(Coordinate change listings)
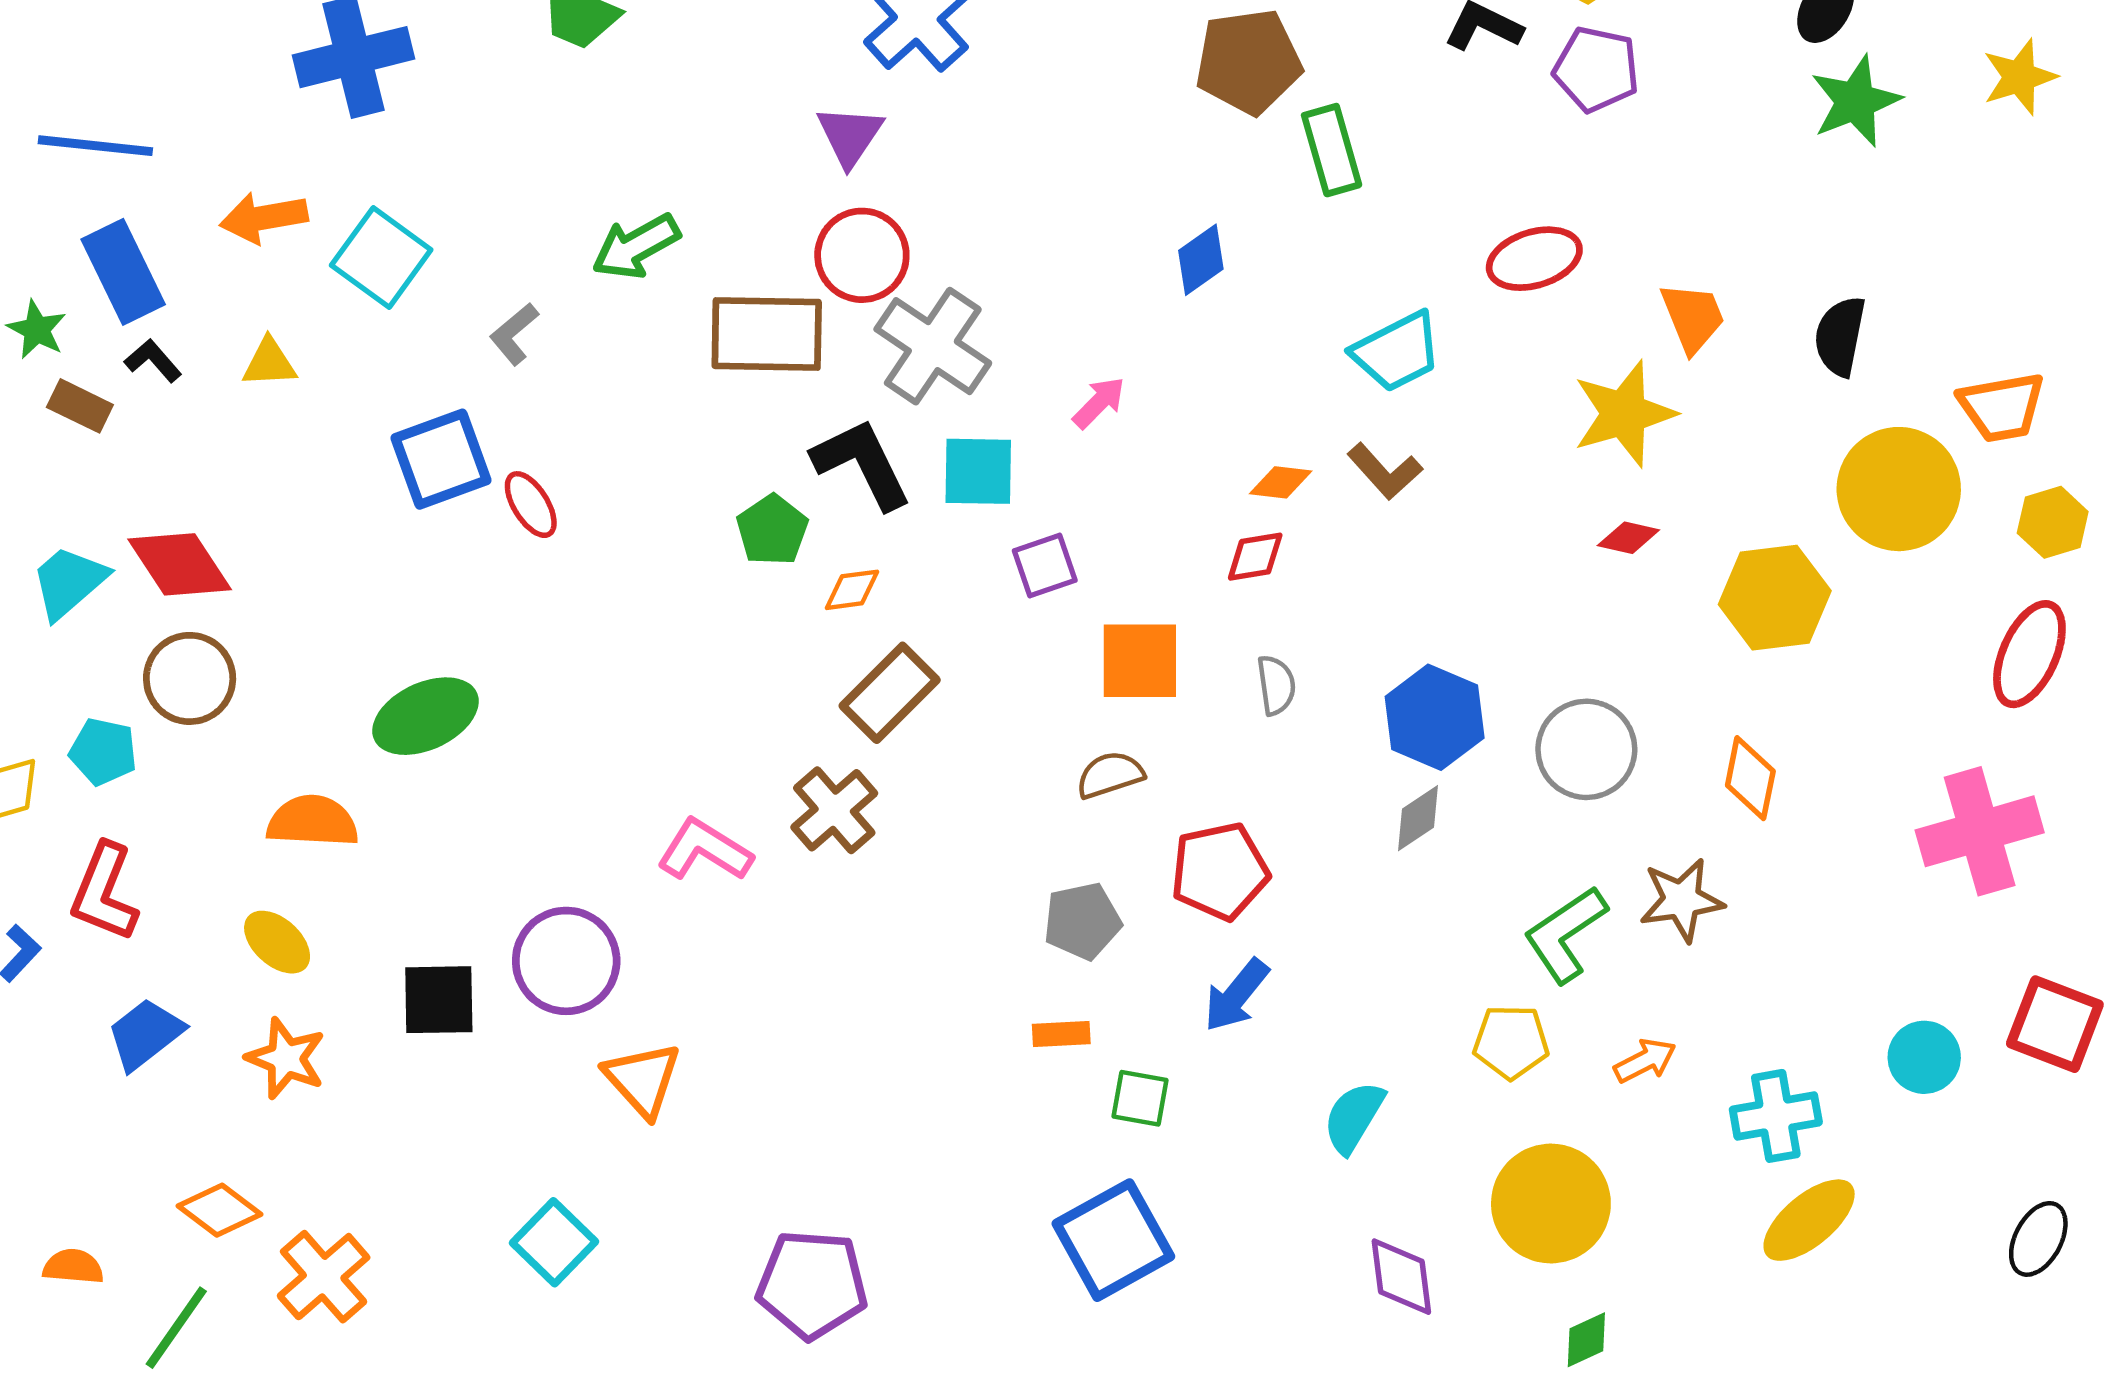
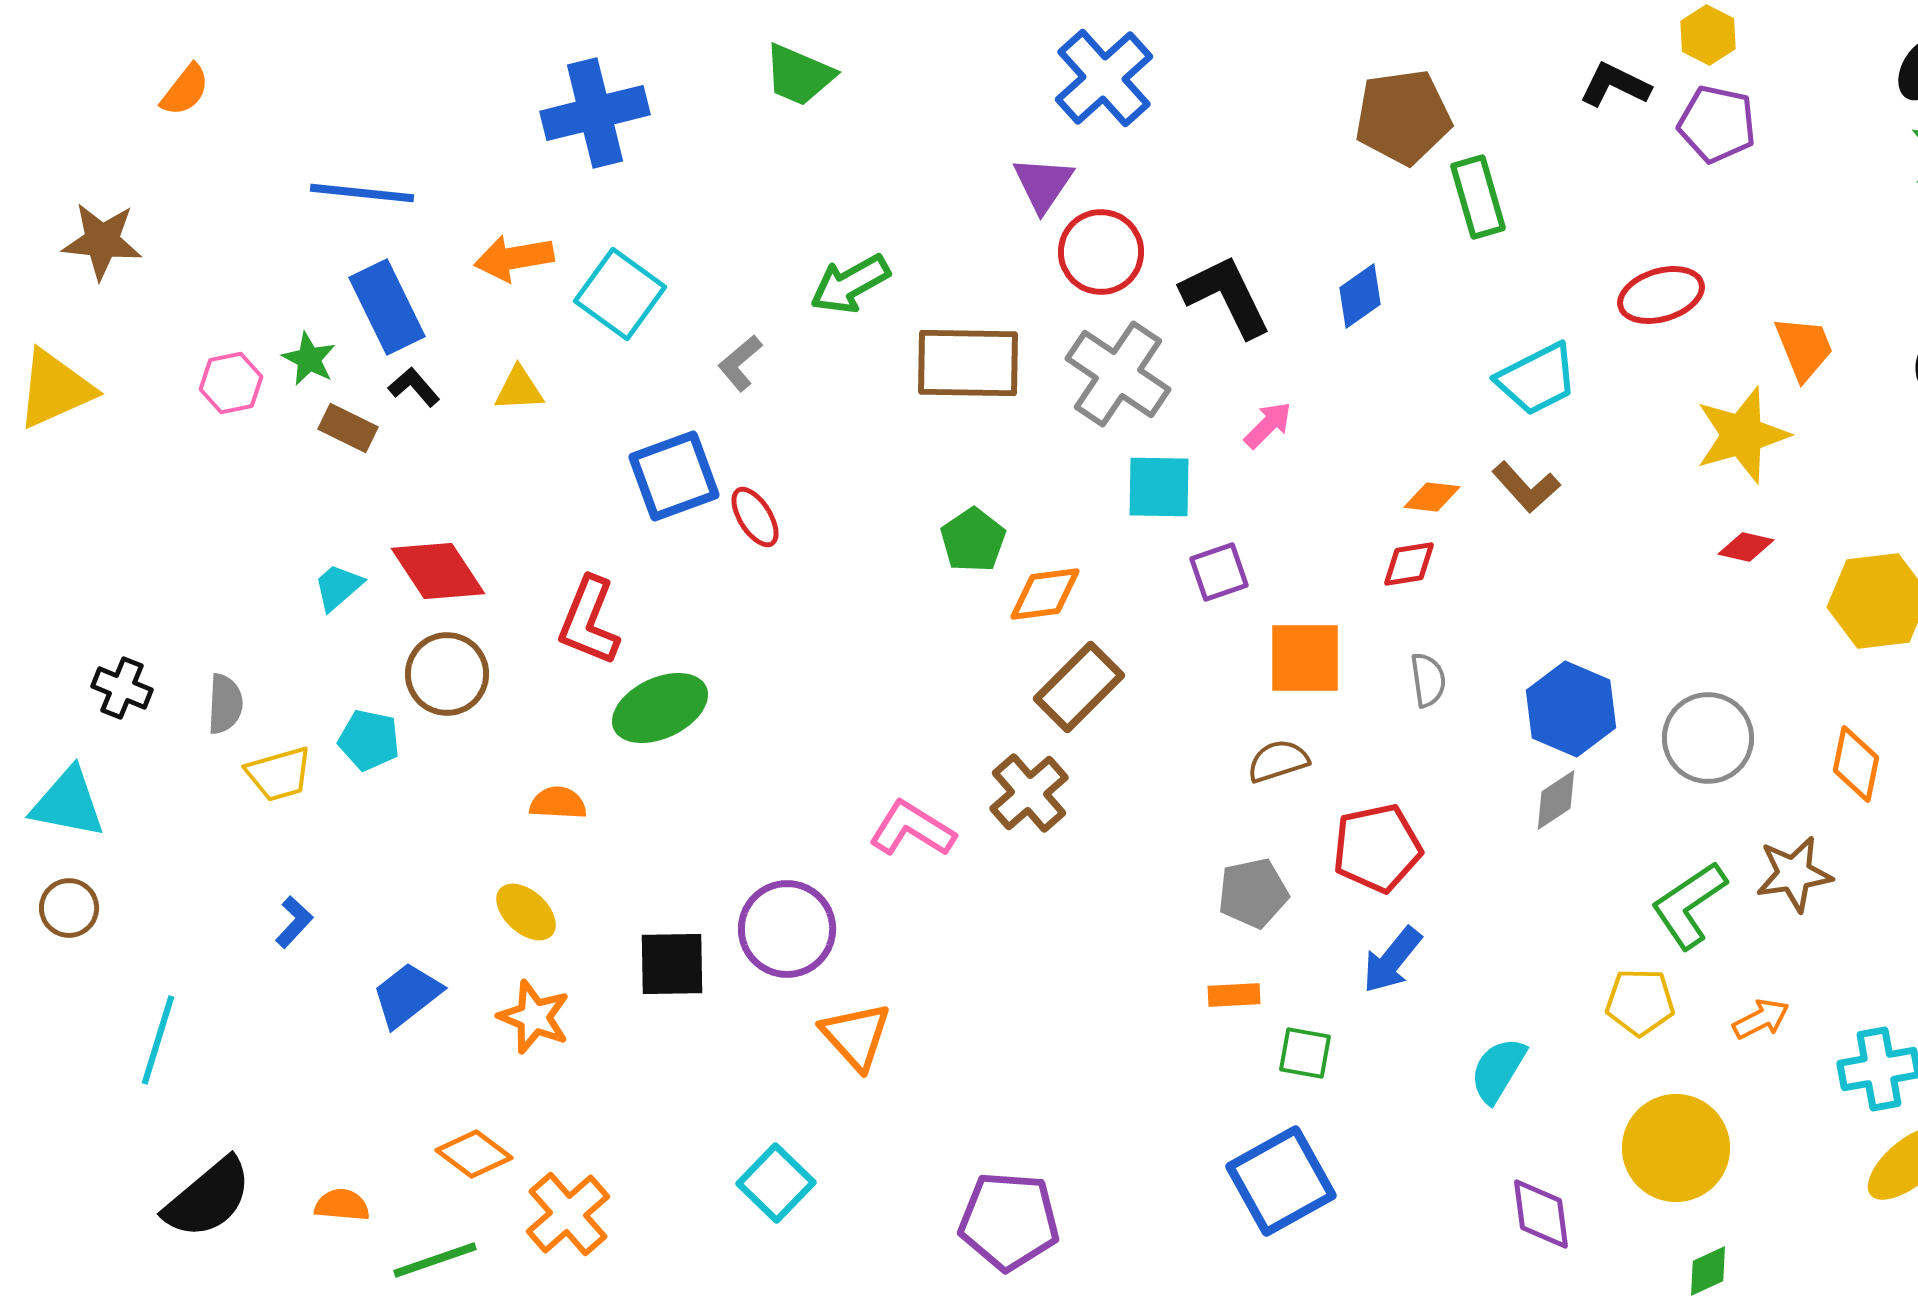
red circle: (862, 255) -> (1101, 252), moved
black L-shape: (862, 464) -> (1226, 296), moved
cyan trapezoid: (69, 582) -> (338, 587), size x0.7
orange diamond: (852, 590) -> (1045, 594), size x1.4
orange semicircle: (313, 821) -> (558, 803), size x0.7
red L-shape: (104, 892) -> (589, 621), moved
green line: (176, 1328) -> (435, 1260), turned 36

Exercise:
Return only the number of lines in the preceding records that contain the string "shape".

Exercise result:
2